## [What to do]
Every line below that holds the string "brick" should be copied out.

##### Recorded information #####

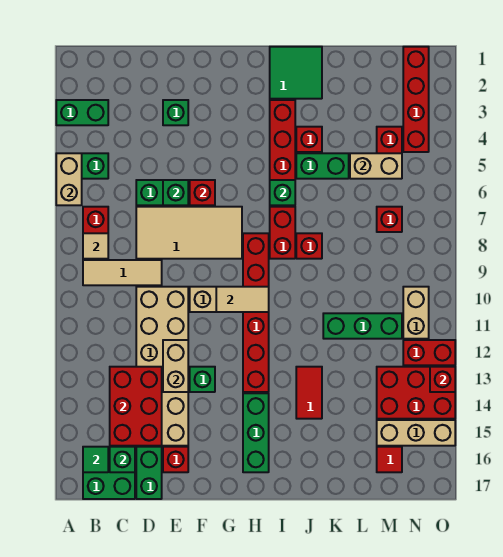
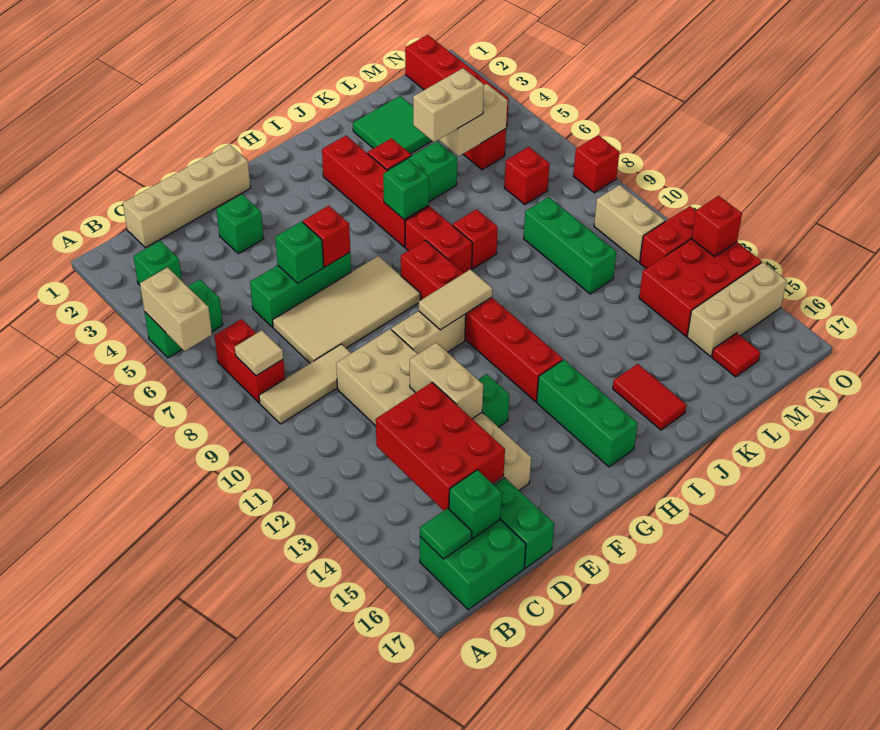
green brick A3:B3 level 1 -> green brick B3 level 1
none -> tan brick C1:F1 level 1
red brick E16 level 1 -> red brick O8 level 1
green tile I1:J2 level 1 -> green tile K2:L3 level 1
red tile J13:J14 level 1 -> red tile J15:J16 level 1
none -> tan brick K5:L5 level 3
green brick K11:M11 level 1 -> green brick L9:L11 level 1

#####

## [Response to this task]
green brick A3:B3 level 1 -> green brick B3 level 1
none -> tan brick C1:F1 level 1
red brick E16 level 1 -> red brick O8 level 1
none -> tan brick K5:L5 level 3
green brick K11:M11 level 1 -> green brick L9:L11 level 1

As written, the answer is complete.